→ **GIVEN RECORDS**:
== Segment start ==

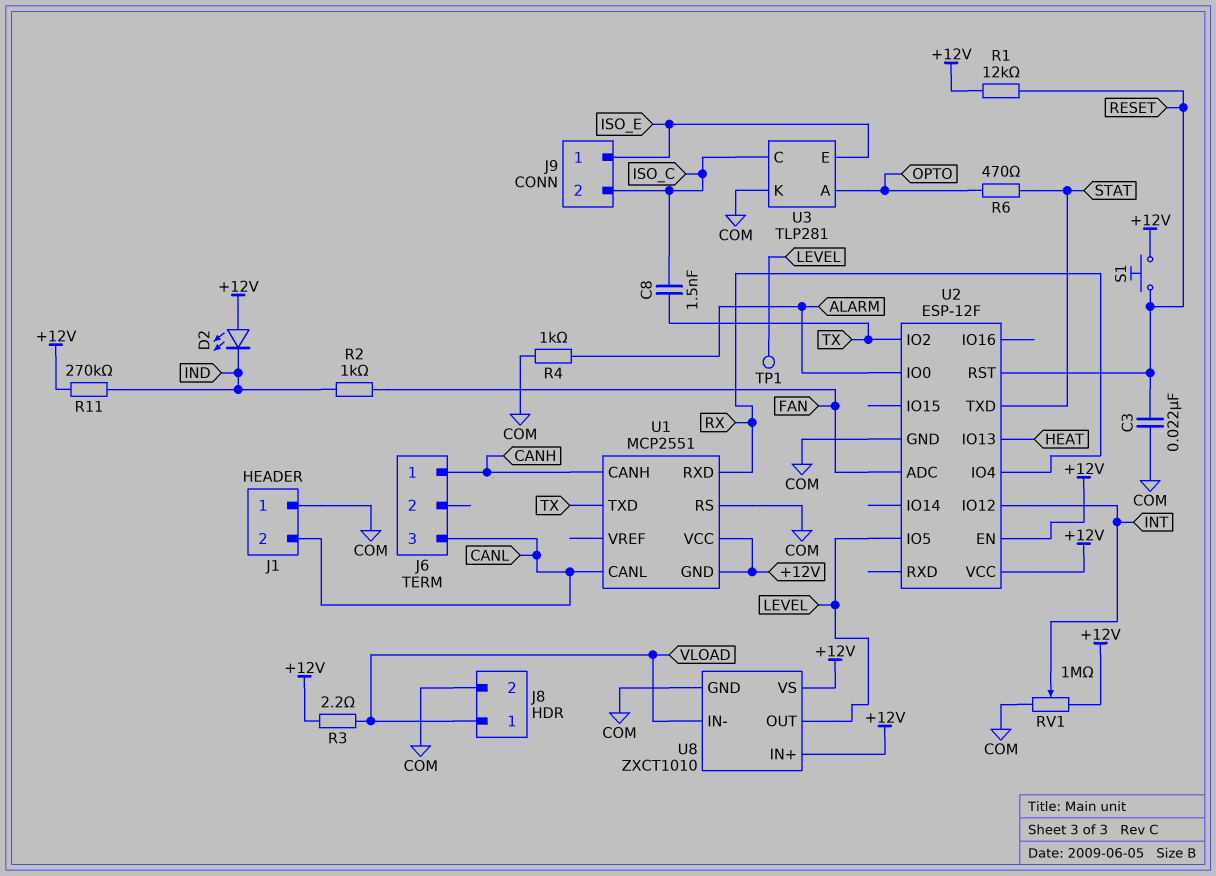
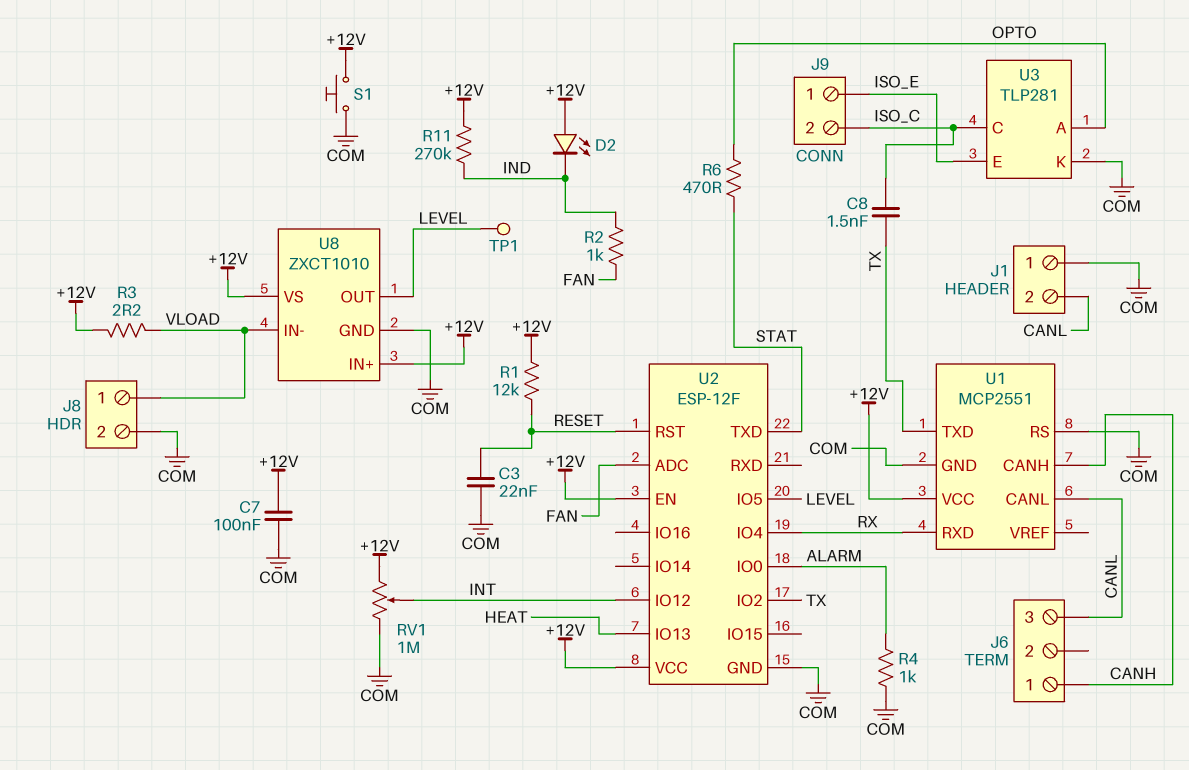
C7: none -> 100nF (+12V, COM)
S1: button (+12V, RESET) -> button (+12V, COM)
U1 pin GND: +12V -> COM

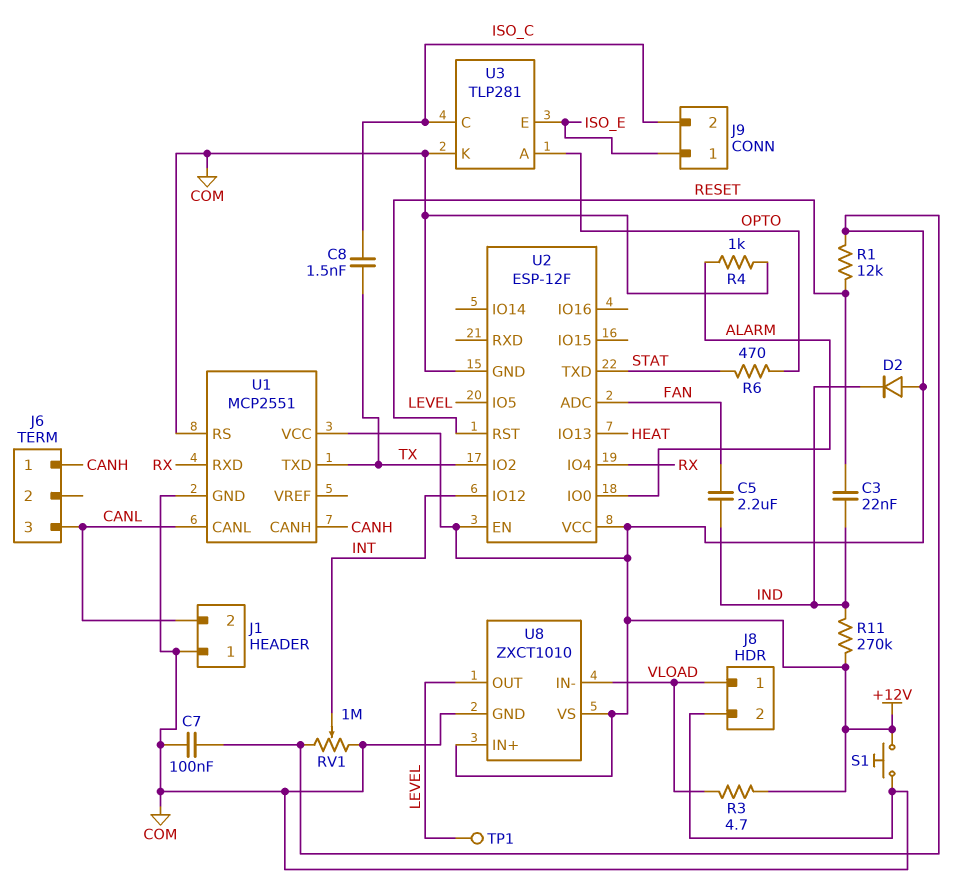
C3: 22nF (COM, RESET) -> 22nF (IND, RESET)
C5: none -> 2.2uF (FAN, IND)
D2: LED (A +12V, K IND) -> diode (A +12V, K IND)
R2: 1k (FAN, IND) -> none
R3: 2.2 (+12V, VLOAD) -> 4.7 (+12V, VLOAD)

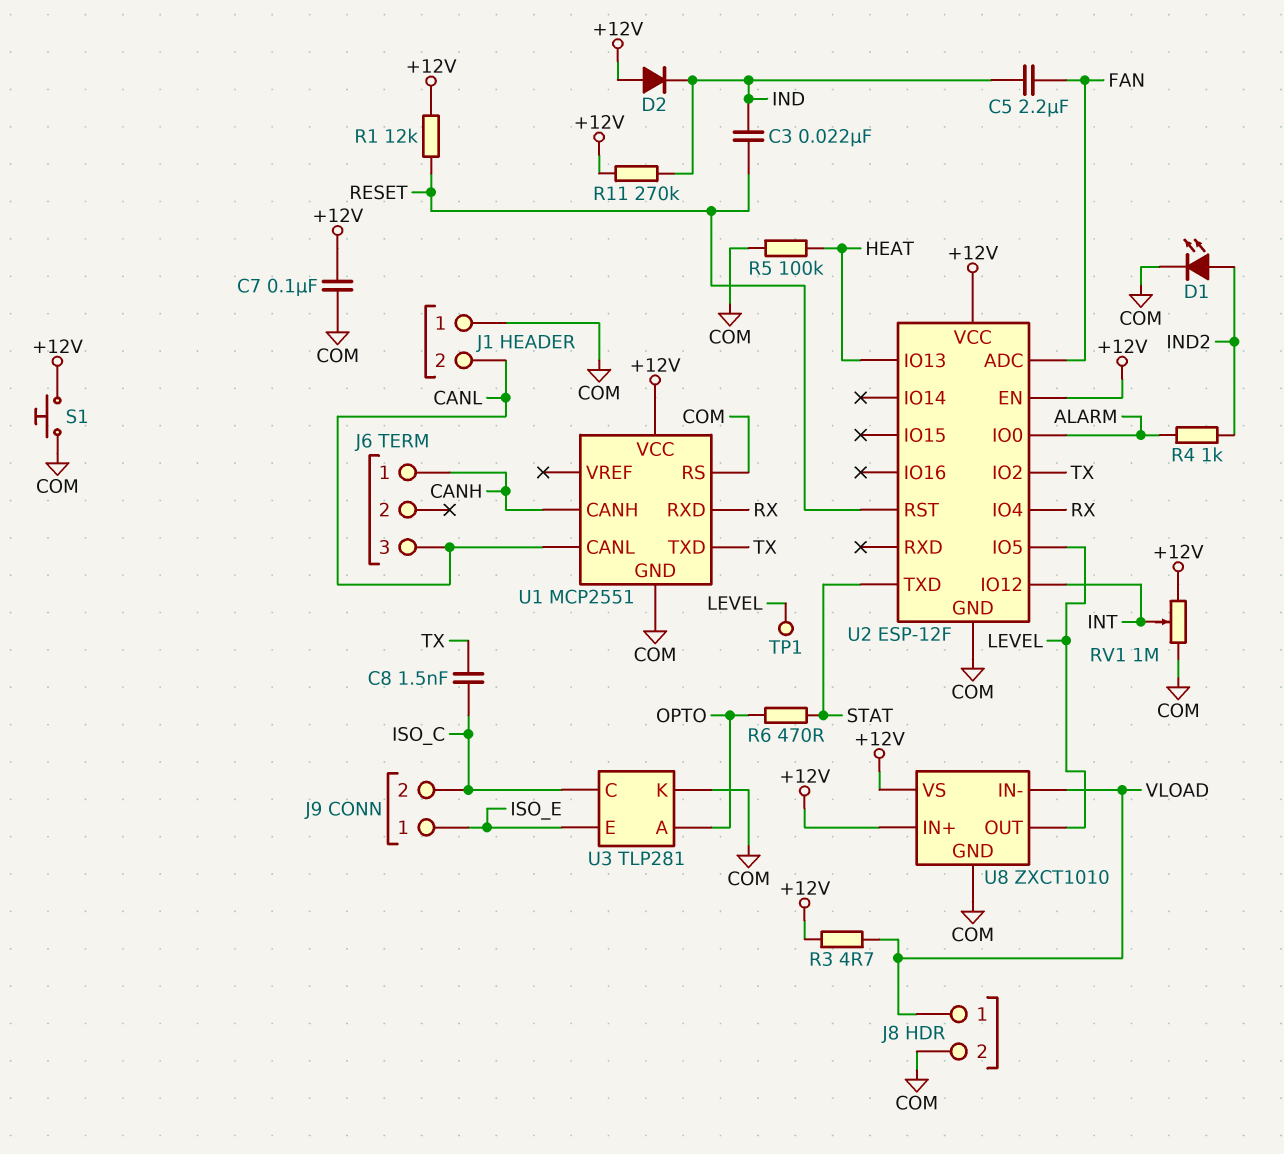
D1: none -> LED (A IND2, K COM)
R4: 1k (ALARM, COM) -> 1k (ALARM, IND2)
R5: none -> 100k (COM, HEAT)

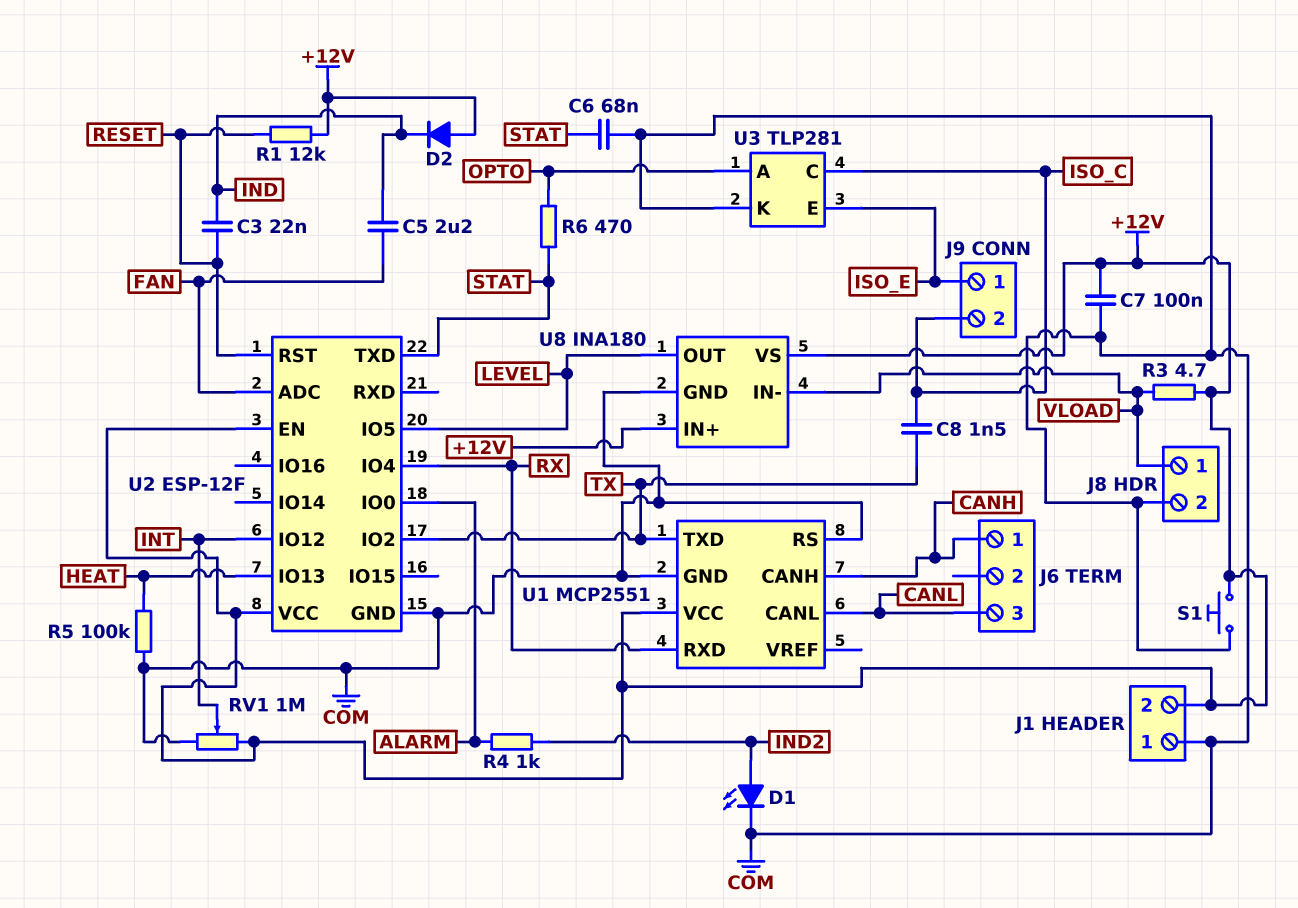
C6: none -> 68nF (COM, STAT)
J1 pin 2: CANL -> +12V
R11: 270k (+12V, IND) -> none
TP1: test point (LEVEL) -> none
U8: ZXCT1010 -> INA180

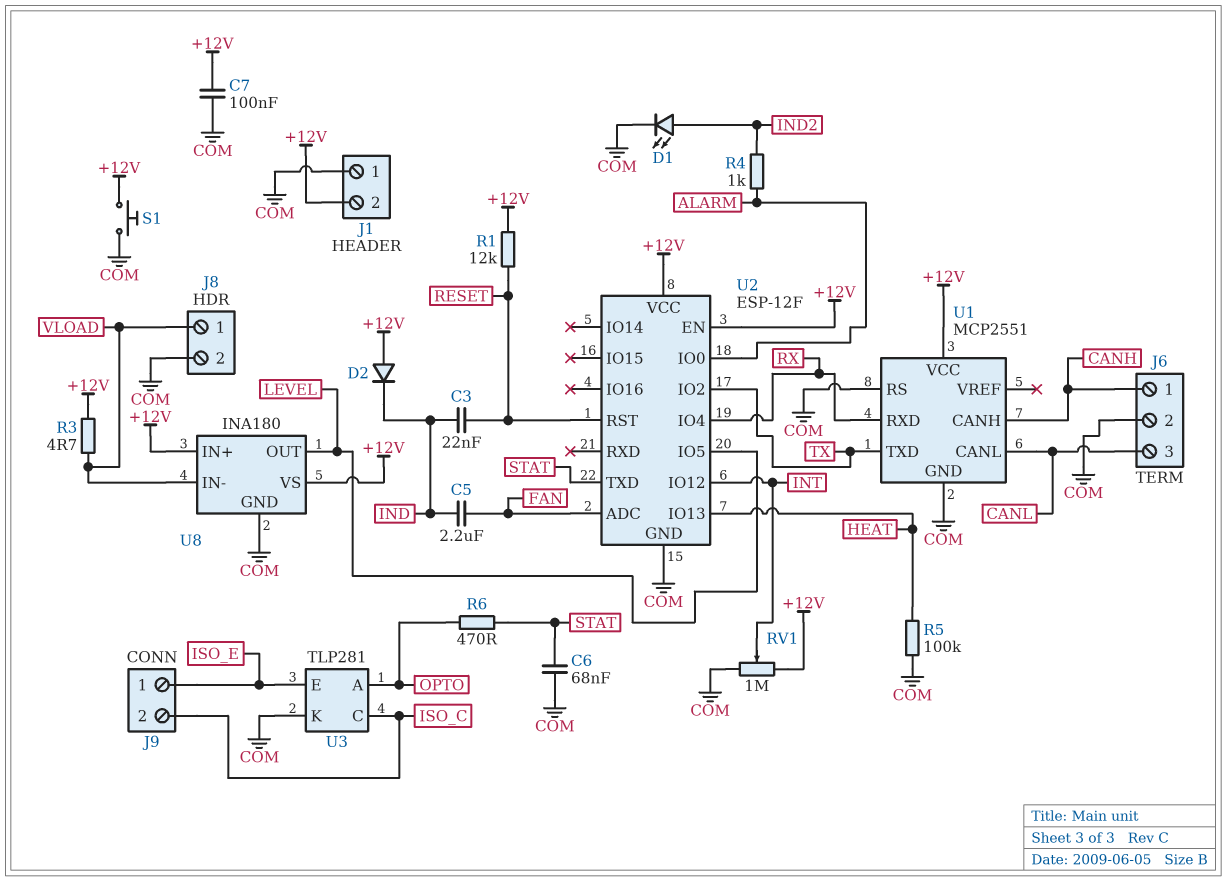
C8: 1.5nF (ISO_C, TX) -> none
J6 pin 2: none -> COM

== Segment end ==

→ **WORK ITEM**: The records shown above are to be repeated exactly, with the pictures left out.

→ **TASK RESPONSE**:
C7: none -> 100nF (+12V, COM)
S1: button (+12V, RESET) -> button (+12V, COM)
U1 pin GND: +12V -> COM

C3: 22nF (COM, RESET) -> 22nF (IND, RESET)
C5: none -> 2.2uF (FAN, IND)
D2: LED (A +12V, K IND) -> diode (A +12V, K IND)
R2: 1k (FAN, IND) -> none
R3: 2.2 (+12V, VLOAD) -> 4.7 (+12V, VLOAD)

D1: none -> LED (A IND2, K COM)
R4: 1k (ALARM, COM) -> 1k (ALARM, IND2)
R5: none -> 100k (COM, HEAT)

C6: none -> 68nF (COM, STAT)
J1 pin 2: CANL -> +12V
R11: 270k (+12V, IND) -> none
TP1: test point (LEVEL) -> none
U8: ZXCT1010 -> INA180

C8: 1.5nF (ISO_C, TX) -> none
J6 pin 2: none -> COM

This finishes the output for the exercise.